* [WHAT NEEDS TO BE DONE]:
Each entry must be restated word for word.

* [RECORDS PROVIDED]:
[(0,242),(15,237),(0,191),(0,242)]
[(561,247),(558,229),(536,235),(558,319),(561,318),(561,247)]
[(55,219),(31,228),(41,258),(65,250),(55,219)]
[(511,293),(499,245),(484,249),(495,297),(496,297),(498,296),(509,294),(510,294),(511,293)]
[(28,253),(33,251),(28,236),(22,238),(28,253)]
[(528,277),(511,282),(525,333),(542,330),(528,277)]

* [RESPONSE TO THIS TASK]:
[(0,242),(15,237),(0,191),(0,242)]
[(561,247),(558,229),(536,235),(558,319),(561,318),(561,247)]
[(55,219),(31,228),(41,258),(65,250),(55,219)]
[(511,293),(499,245),(484,249),(495,297),(496,297),(498,296),(509,294),(510,294),(511,293)]
[(28,253),(33,251),(28,236),(22,238),(28,253)]
[(528,277),(511,282),(525,333),(542,330),(528,277)]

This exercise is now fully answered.